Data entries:
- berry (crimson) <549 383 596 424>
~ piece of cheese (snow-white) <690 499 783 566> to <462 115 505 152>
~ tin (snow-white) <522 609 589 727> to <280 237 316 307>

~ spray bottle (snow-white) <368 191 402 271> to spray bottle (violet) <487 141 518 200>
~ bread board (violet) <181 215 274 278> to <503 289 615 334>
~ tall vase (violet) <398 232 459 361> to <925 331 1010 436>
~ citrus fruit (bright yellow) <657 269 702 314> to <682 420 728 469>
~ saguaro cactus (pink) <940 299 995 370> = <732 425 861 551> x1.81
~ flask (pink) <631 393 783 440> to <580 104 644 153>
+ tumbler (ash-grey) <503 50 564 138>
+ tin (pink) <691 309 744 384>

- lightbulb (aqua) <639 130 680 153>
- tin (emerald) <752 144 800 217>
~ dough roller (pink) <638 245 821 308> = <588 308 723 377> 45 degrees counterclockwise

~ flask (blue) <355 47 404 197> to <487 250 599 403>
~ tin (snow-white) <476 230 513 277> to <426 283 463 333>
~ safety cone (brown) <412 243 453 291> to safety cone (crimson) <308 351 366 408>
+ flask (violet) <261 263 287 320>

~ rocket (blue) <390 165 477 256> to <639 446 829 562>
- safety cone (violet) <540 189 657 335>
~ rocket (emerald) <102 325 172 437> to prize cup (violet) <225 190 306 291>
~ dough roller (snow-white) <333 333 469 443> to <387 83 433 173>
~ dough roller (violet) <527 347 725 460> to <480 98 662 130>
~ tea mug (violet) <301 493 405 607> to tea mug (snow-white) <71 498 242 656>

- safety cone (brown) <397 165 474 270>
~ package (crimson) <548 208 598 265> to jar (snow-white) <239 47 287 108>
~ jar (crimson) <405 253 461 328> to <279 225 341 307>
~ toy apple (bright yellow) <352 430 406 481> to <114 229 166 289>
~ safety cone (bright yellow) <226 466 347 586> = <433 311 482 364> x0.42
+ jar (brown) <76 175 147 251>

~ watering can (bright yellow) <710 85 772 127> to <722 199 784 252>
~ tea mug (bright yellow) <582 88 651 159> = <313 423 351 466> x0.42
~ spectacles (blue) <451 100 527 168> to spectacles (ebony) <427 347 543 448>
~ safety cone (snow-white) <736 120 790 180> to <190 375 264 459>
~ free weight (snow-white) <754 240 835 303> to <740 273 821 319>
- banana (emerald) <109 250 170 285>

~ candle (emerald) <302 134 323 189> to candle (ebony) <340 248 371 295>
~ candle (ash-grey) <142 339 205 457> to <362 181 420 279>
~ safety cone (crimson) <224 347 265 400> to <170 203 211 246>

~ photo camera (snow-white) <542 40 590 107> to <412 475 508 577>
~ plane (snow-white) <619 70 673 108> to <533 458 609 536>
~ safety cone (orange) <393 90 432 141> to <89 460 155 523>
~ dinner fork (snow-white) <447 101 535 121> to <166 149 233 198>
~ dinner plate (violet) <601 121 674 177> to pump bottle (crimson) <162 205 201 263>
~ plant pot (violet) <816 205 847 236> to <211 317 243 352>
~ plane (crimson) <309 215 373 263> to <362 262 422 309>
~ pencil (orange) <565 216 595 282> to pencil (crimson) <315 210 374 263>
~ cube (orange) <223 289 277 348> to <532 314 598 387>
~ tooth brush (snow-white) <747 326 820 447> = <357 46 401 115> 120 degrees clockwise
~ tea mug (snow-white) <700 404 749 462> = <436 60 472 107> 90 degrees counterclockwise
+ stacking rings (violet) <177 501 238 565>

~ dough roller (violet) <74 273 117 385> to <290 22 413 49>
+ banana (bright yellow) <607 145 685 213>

* [The task] Please return every line from the one that contains "90 degrees counterclockwise" through the end of the entries, exactly, leaving out all others.

* [Response]
~ tea mug (snow-white) <700 404 749 462> = <436 60 472 107> 90 degrees counterclockwise
+ stacking rings (violet) <177 501 238 565>

~ dough roller (violet) <74 273 117 385> to <290 22 413 49>
+ banana (bright yellow) <607 145 685 213>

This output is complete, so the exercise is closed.